#### [Requirement]
In the entries that follow, find the line containing "yellow 1x2 brick [425,255,518,346]"; from there, copy every line exactly through the line containing "yellow 1x2 brick [210,483,319,587]".
[[ Data excerpts open ]]
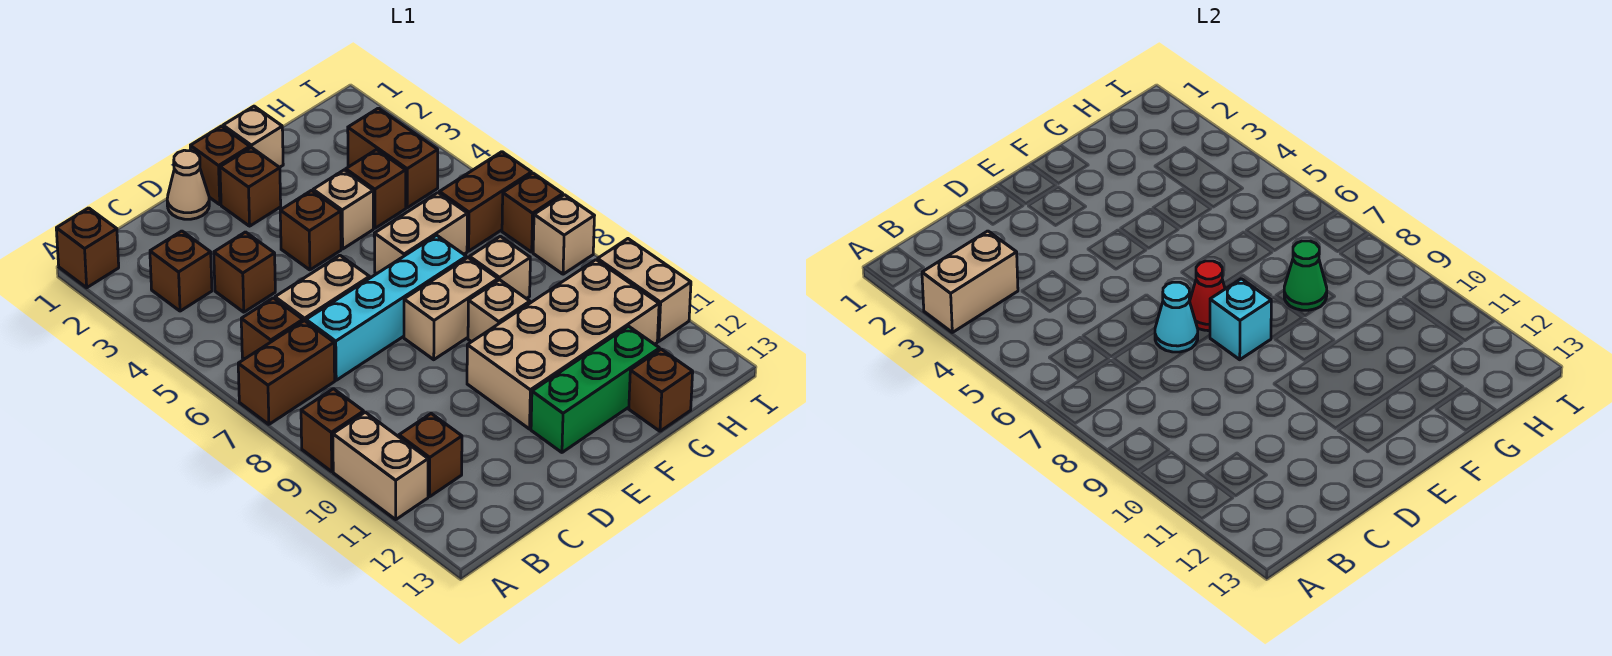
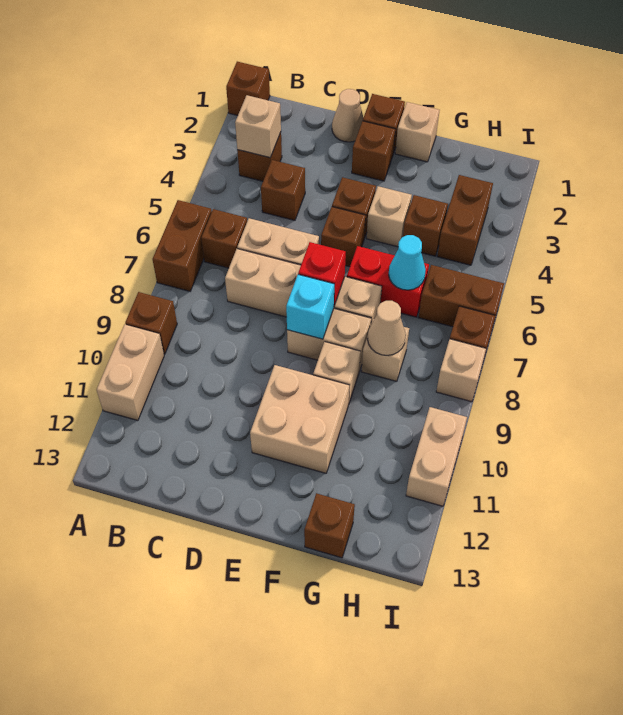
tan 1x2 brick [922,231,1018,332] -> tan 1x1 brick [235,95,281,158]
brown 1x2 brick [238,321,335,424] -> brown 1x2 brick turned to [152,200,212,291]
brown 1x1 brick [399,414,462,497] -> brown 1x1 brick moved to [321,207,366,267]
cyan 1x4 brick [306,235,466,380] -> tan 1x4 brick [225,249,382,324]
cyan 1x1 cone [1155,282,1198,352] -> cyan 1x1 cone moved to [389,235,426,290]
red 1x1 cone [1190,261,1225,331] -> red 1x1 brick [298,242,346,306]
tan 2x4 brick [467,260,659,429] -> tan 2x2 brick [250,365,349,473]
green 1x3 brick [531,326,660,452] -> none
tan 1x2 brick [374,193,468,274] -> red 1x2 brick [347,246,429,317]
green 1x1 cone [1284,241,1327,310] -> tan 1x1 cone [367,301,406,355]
[[ Data excerpts closed ]]
[[ Data excerpts open ]]
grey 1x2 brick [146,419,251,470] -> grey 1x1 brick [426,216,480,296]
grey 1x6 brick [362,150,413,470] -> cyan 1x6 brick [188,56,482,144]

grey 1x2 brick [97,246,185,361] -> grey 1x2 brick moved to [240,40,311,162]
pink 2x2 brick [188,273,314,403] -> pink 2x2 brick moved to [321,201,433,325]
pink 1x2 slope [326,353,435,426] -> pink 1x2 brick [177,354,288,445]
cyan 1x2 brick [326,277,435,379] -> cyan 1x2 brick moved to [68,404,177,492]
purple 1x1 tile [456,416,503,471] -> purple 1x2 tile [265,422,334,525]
[[ Data excerpts closed ]]
[[ Data excerpts open ]]
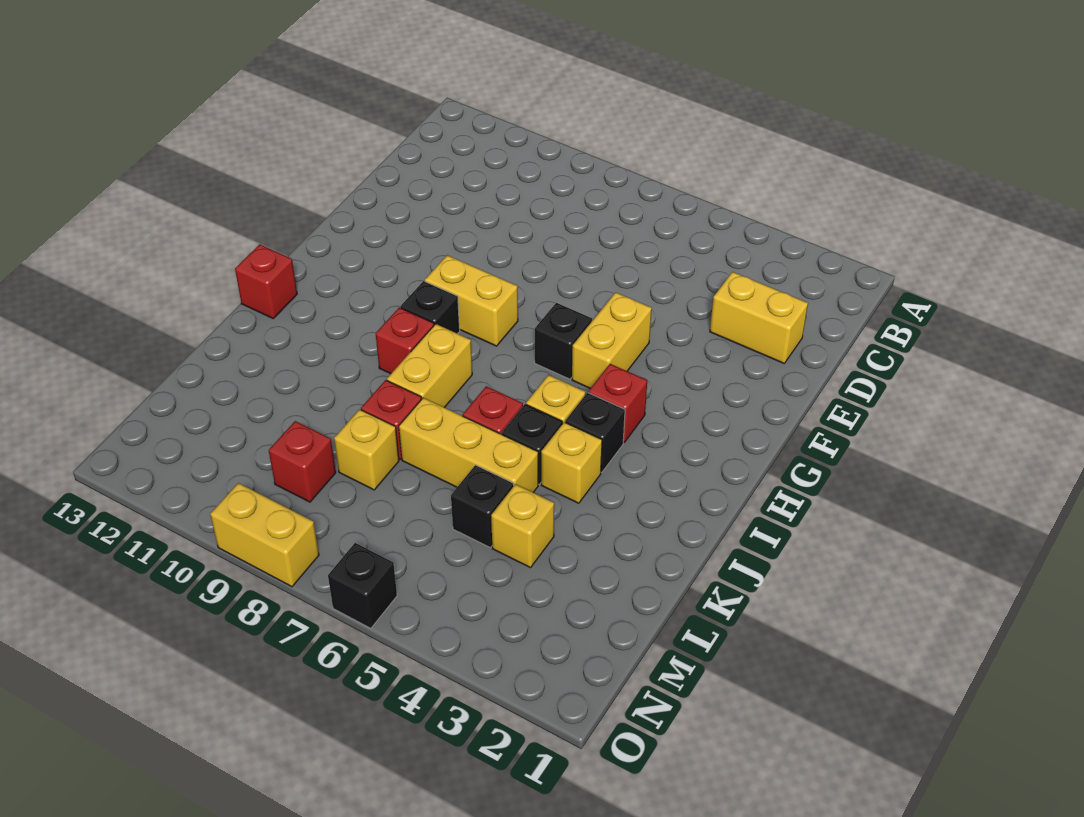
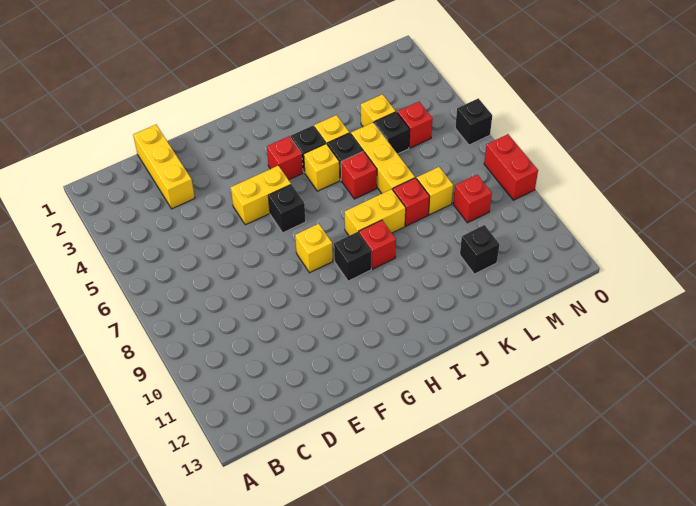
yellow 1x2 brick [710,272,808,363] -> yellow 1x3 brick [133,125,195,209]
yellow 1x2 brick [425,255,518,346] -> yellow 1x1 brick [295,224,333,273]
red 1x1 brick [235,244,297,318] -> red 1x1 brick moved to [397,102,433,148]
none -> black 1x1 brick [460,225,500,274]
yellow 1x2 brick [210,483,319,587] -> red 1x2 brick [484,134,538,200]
[[ Data excerpts closed ]]
#### [Answer area]
yellow 1x2 brick [425,255,518,346] -> yellow 1x1 brick [295,224,333,273]
red 1x1 brick [235,244,297,318] -> red 1x1 brick moved to [397,102,433,148]
none -> black 1x1 brick [460,225,500,274]
yellow 1x2 brick [210,483,319,587] -> red 1x2 brick [484,134,538,200]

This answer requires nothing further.